__Extracted entries__:
┌──
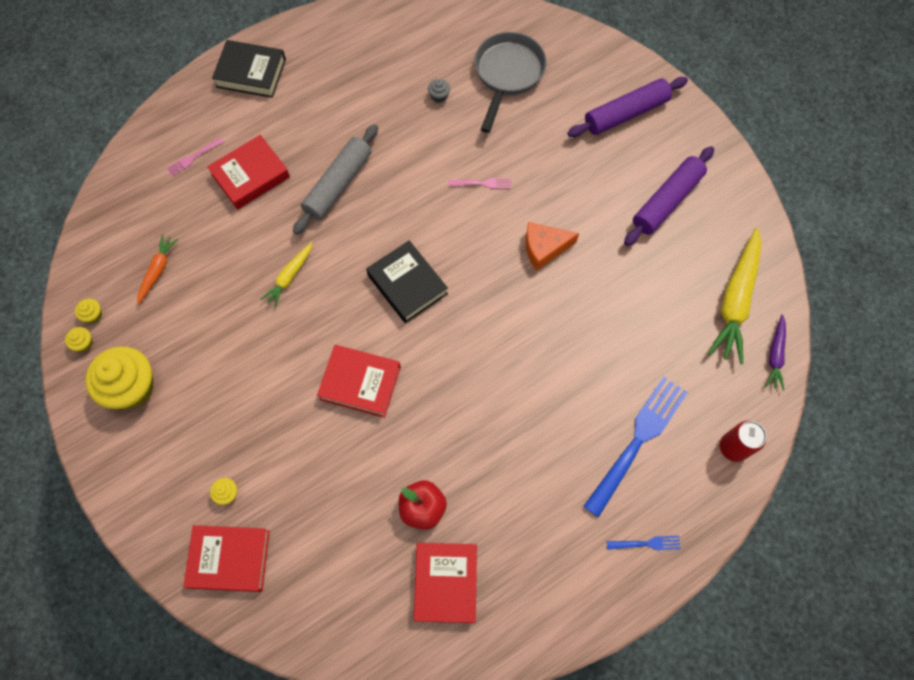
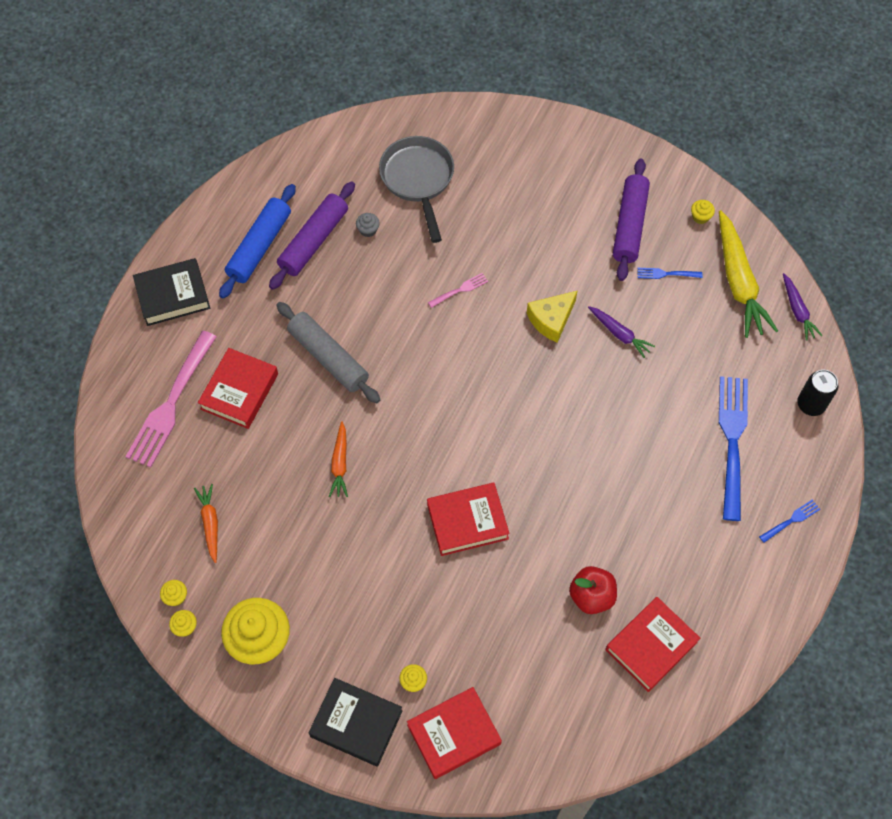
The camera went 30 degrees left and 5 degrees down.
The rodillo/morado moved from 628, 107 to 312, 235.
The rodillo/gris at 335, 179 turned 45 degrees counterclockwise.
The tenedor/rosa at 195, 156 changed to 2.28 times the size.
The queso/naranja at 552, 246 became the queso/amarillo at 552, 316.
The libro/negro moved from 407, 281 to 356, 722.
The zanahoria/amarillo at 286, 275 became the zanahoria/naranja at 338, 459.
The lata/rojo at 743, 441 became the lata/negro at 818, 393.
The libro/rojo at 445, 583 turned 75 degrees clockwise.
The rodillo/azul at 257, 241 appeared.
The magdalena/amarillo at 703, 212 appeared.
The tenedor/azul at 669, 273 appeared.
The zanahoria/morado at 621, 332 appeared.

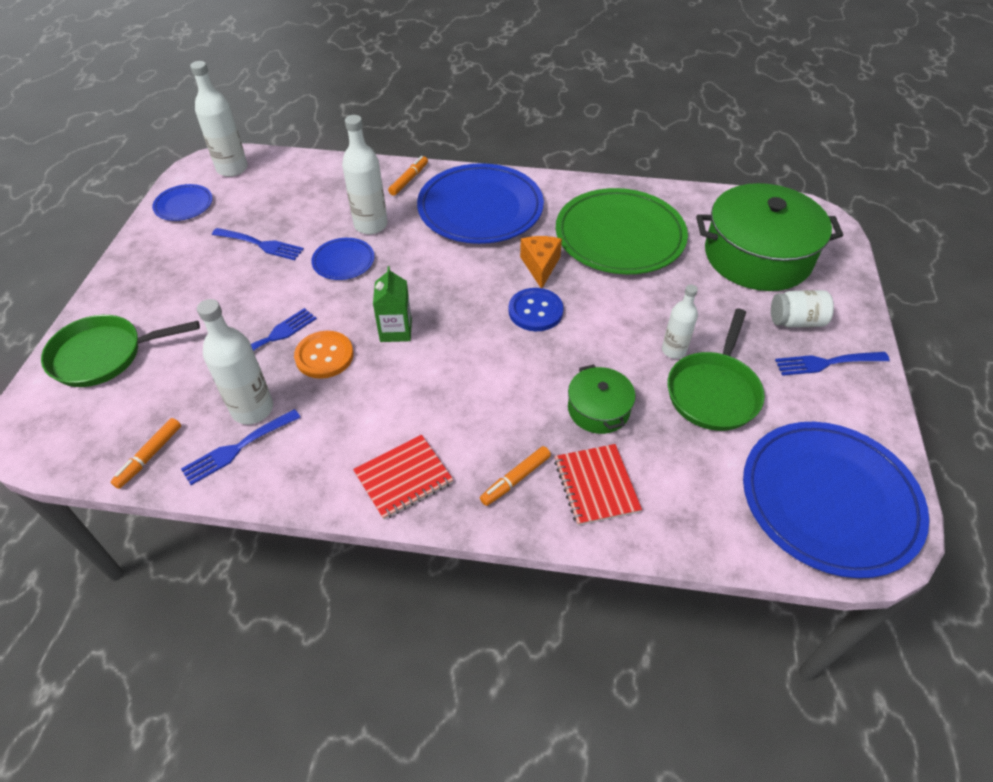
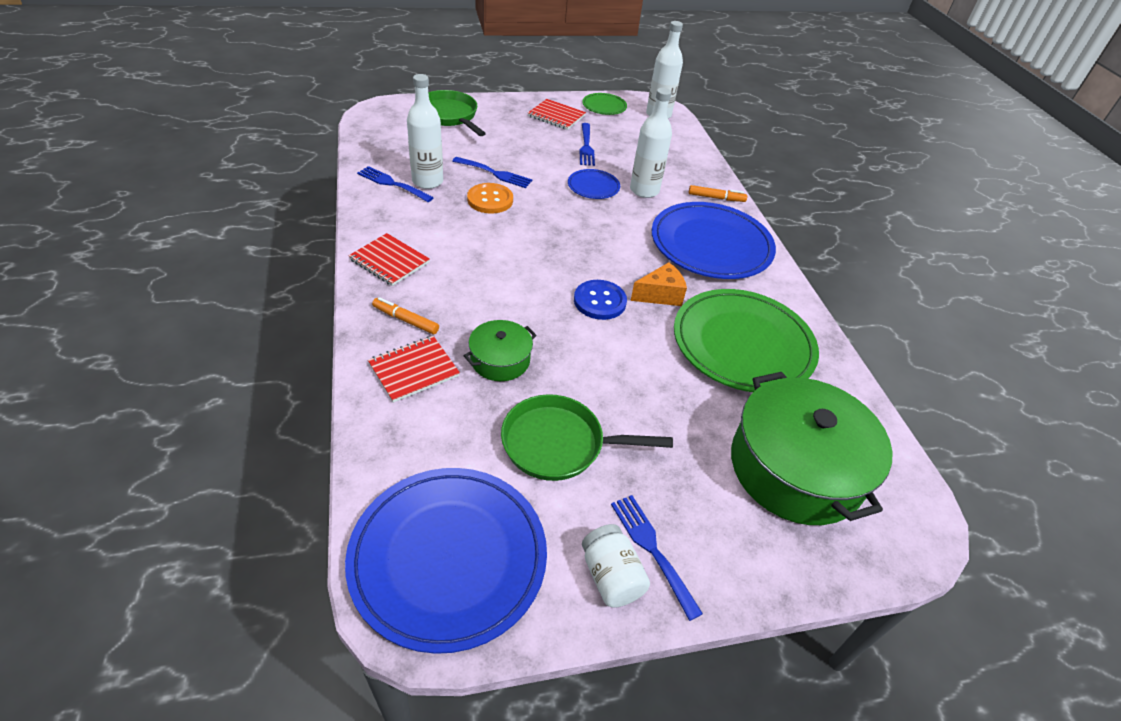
The camera went 65 degrees right and 5 degrees down.
The plato/azul at 182, 202 became the plato/verde at 604, 104.
The cartón de leche/verde at 392, 304 disappeared.
The botella/blanco at 680, 321 disappeared.
The tarro/blanco moved from 802, 308 to 616, 566.
The rotulador/naranja at 146, 453 disappeared.
The cuaderno/rojo at 557, 114 appeared.

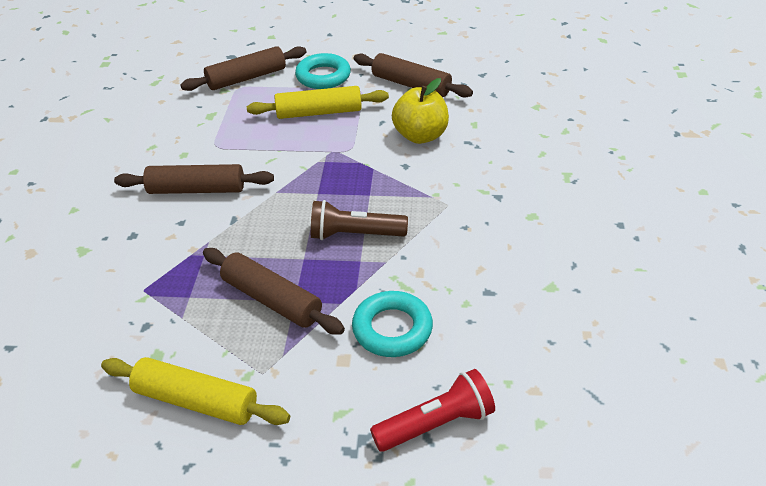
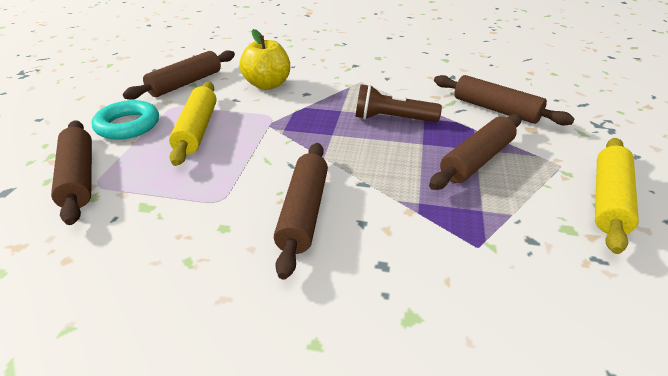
The camera went 85 degrees left and 5 degrees down.
The lámpara de mano/marrón at 359, 220 turned 90 degrees clockwise.
The anillo/turquesa at 392, 324 was replaced by the rodillo/marrón at 504, 100.
The lámpara de mano/rojo at 432, 410 disappeared.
└──
__Aim of the exercise__:
Take from the material above the lines running from the one with "The queso/naranja at" through the one with "The tenedor/azul at 669, 273 appeared.", and repeat them exactly, with nothing else.

__Response to this task__:
The queso/naranja at 552, 246 became the queso/amarillo at 552, 316.
The libro/negro moved from 407, 281 to 356, 722.
The zanahoria/amarillo at 286, 275 became the zanahoria/naranja at 338, 459.
The lata/rojo at 743, 441 became the lata/negro at 818, 393.
The libro/rojo at 445, 583 turned 75 degrees clockwise.
The rodillo/azul at 257, 241 appeared.
The magdalena/amarillo at 703, 212 appeared.
The tenedor/azul at 669, 273 appeared.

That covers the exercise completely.